> GIVEN DATA
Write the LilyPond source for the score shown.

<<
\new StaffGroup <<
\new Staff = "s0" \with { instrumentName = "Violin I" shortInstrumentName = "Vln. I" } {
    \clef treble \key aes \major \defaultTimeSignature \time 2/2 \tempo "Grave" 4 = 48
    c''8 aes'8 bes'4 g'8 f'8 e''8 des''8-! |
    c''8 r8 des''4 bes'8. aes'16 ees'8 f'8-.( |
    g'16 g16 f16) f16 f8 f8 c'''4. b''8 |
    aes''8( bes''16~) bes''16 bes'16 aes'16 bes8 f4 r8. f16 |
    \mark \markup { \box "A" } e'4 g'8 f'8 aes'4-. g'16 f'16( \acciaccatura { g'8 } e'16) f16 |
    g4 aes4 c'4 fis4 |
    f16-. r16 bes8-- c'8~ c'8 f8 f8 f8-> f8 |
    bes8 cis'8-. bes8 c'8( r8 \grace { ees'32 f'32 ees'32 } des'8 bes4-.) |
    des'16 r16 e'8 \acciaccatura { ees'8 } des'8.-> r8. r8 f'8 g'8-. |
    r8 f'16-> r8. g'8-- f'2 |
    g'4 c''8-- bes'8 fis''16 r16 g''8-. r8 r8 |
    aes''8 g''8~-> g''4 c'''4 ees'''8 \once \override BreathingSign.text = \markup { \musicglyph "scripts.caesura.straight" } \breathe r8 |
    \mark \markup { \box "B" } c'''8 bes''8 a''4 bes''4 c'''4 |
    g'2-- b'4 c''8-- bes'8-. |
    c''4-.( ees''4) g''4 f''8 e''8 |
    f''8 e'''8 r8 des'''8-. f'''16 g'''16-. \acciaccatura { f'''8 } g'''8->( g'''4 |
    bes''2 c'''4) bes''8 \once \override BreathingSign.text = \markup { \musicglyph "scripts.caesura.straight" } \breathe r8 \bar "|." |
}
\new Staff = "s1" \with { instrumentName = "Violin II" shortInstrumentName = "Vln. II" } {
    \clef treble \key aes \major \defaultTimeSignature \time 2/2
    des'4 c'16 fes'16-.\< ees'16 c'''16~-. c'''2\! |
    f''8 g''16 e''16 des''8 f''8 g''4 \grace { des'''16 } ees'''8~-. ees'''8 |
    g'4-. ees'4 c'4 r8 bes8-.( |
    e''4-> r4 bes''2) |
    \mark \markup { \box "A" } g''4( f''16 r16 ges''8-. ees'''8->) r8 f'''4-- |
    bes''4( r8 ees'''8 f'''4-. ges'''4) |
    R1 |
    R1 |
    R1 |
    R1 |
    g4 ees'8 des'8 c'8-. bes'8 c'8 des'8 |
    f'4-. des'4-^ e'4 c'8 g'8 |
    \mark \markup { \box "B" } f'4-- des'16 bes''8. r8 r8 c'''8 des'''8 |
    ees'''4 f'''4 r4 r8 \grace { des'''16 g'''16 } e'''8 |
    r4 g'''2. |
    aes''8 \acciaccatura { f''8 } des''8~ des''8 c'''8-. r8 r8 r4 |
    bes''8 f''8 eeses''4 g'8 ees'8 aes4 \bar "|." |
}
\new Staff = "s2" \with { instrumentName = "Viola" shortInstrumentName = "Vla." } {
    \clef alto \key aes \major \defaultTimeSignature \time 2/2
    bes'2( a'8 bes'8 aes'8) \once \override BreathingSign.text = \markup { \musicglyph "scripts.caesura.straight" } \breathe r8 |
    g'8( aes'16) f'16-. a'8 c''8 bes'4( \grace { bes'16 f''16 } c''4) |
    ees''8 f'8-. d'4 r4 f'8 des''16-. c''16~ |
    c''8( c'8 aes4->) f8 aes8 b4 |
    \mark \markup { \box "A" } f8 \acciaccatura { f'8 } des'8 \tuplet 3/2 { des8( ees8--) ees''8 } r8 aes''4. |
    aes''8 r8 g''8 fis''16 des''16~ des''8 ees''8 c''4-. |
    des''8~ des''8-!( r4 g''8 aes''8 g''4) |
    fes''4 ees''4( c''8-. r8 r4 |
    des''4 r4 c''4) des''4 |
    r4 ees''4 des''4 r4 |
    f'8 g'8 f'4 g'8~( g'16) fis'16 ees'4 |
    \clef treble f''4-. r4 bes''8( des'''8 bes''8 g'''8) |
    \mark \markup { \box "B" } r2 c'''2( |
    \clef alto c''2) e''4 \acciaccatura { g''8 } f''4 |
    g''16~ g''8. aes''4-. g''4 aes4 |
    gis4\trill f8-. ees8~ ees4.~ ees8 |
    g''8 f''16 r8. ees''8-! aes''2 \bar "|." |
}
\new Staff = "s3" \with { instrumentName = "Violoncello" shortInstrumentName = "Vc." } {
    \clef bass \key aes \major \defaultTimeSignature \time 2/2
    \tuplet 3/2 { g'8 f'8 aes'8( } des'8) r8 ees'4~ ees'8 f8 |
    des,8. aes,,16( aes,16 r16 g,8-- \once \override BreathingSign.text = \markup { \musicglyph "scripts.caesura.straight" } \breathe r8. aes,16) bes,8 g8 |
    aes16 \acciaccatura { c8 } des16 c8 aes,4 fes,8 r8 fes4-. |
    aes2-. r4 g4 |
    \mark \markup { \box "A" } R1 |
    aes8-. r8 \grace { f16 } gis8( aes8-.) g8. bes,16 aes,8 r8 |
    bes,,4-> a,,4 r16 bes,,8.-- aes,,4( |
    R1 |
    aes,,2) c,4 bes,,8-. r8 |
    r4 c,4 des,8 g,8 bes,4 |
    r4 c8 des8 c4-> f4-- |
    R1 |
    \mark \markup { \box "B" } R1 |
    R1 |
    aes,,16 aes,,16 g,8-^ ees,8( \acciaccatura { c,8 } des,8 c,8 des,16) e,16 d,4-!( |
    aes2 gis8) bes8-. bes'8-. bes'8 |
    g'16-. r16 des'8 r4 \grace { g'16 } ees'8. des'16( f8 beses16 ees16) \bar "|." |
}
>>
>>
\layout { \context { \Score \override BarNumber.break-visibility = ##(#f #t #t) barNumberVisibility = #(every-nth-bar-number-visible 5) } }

> JOB
Gather every line of the data above that contains the string "treble" and list each one in full.

> ANSWER TO THE TASK
    \clef treble \key aes \major \defaultTimeSignature \time 2/2 \tempo "Grave" 4 = 48
    \clef treble \key aes \major \defaultTimeSignature \time 2/2
    \clef treble f''4-. r4 bes''8( des'''8 bes''8 g'''8) |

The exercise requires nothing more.